Information given:
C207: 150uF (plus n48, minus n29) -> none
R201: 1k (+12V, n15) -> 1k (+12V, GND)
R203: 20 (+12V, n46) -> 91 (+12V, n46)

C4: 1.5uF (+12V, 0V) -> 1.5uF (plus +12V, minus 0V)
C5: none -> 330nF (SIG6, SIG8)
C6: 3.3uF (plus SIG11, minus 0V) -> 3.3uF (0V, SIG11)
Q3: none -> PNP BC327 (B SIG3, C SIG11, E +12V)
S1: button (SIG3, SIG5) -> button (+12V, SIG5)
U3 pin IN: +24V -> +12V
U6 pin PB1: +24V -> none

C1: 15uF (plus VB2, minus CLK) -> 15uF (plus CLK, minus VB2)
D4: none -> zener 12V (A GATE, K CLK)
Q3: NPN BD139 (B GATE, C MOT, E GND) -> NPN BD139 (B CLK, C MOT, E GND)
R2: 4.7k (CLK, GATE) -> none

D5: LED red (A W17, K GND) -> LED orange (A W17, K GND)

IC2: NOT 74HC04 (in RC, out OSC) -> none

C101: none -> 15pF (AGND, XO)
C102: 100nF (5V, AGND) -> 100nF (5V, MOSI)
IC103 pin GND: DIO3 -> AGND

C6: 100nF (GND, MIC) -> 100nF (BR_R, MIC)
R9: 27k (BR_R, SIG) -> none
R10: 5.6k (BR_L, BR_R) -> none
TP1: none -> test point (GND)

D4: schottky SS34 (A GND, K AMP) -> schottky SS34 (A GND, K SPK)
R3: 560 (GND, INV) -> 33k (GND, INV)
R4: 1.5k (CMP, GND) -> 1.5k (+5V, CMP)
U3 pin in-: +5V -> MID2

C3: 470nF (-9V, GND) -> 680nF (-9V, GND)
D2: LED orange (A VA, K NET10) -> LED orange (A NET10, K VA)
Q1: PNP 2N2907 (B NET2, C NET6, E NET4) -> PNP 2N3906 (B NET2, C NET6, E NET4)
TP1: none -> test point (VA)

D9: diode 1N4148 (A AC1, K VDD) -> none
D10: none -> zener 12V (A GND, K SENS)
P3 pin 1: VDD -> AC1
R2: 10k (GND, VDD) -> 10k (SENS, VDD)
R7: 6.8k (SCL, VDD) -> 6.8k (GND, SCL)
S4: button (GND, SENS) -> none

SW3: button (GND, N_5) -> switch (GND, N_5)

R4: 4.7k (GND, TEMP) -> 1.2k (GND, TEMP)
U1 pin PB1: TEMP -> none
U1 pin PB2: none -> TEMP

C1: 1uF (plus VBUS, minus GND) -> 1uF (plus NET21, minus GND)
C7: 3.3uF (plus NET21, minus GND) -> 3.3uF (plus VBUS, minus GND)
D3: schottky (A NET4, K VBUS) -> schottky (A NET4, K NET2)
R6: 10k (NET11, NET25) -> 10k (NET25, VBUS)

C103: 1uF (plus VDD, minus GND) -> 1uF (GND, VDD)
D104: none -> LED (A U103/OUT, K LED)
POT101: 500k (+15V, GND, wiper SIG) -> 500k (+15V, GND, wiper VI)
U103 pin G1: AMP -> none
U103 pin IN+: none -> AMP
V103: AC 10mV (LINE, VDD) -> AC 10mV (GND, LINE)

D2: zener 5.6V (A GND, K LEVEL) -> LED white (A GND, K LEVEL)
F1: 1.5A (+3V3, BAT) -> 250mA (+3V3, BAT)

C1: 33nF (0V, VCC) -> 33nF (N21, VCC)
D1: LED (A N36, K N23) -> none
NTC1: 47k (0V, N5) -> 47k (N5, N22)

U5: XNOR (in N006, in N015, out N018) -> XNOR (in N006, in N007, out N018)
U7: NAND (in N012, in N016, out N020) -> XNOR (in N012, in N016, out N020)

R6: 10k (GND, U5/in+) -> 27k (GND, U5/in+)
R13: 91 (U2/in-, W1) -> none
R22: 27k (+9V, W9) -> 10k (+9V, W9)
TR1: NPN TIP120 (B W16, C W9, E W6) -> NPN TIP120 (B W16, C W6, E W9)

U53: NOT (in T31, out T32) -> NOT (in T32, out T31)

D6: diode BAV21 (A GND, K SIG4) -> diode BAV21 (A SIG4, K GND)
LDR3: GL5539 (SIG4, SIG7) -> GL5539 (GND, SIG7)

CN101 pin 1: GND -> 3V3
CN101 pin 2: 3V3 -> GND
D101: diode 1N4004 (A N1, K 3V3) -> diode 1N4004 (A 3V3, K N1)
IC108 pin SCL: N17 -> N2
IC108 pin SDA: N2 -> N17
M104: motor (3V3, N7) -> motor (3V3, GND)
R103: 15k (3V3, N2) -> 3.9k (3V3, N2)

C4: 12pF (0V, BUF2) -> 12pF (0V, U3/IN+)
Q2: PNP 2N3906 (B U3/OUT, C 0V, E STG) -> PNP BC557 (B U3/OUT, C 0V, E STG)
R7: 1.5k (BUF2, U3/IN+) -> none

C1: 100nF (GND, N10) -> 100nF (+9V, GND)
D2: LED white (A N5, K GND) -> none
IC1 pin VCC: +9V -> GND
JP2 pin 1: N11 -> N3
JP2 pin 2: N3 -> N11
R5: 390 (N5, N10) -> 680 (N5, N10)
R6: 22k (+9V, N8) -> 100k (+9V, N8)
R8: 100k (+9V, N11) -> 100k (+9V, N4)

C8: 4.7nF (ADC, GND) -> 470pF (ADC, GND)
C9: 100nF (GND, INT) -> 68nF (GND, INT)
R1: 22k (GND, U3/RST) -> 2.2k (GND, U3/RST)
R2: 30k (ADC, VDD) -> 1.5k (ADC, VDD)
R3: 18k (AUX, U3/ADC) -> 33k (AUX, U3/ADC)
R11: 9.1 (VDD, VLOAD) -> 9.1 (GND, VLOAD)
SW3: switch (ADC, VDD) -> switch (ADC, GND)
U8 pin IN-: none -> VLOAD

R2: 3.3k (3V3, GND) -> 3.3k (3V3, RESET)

Problem to work on: When you reach the line containing "IC103 pin GND: DIO3 -> AGND" in the data above, start copying exactly, and stop after the line containing "NTC1: 47k (0V, N5) -> 47k (N5, N22)".

Your solution:
IC103 pin GND: DIO3 -> AGND

C6: 100nF (GND, MIC) -> 100nF (BR_R, MIC)
R9: 27k (BR_R, SIG) -> none
R10: 5.6k (BR_L, BR_R) -> none
TP1: none -> test point (GND)

D4: schottky SS34 (A GND, K AMP) -> schottky SS34 (A GND, K SPK)
R3: 560 (GND, INV) -> 33k (GND, INV)
R4: 1.5k (CMP, GND) -> 1.5k (+5V, CMP)
U3 pin in-: +5V -> MID2

C3: 470nF (-9V, GND) -> 680nF (-9V, GND)
D2: LED orange (A VA, K NET10) -> LED orange (A NET10, K VA)
Q1: PNP 2N2907 (B NET2, C NET6, E NET4) -> PNP 2N3906 (B NET2, C NET6, E NET4)
TP1: none -> test point (VA)

D9: diode 1N4148 (A AC1, K VDD) -> none
D10: none -> zener 12V (A GND, K SENS)
P3 pin 1: VDD -> AC1
R2: 10k (GND, VDD) -> 10k (SENS, VDD)
R7: 6.8k (SCL, VDD) -> 6.8k (GND, SCL)
S4: button (GND, SENS) -> none

SW3: button (GND, N_5) -> switch (GND, N_5)

R4: 4.7k (GND, TEMP) -> 1.2k (GND, TEMP)
U1 pin PB1: TEMP -> none
U1 pin PB2: none -> TEMP

C1: 1uF (plus VBUS, minus GND) -> 1uF (plus NET21, minus GND)
C7: 3.3uF (plus NET21, minus GND) -> 3.3uF (plus VBUS, minus GND)
D3: schottky (A NET4, K VBUS) -> schottky (A NET4, K NET2)
R6: 10k (NET11, NET25) -> 10k (NET25, VBUS)

C103: 1uF (plus VDD, minus GND) -> 1uF (GND, VDD)
D104: none -> LED (A U103/OUT, K LED)
POT101: 500k (+15V, GND, wiper SIG) -> 500k (+15V, GND, wiper VI)
U103 pin G1: AMP -> none
U103 pin IN+: none -> AMP
V103: AC 10mV (LINE, VDD) -> AC 10mV (GND, LINE)

D2: zener 5.6V (A GND, K LEVEL) -> LED white (A GND, K LEVEL)
F1: 1.5A (+3V3, BAT) -> 250mA (+3V3, BAT)

C1: 33nF (0V, VCC) -> 33nF (N21, VCC)
D1: LED (A N36, K N23) -> none
NTC1: 47k (0V, N5) -> 47k (N5, N22)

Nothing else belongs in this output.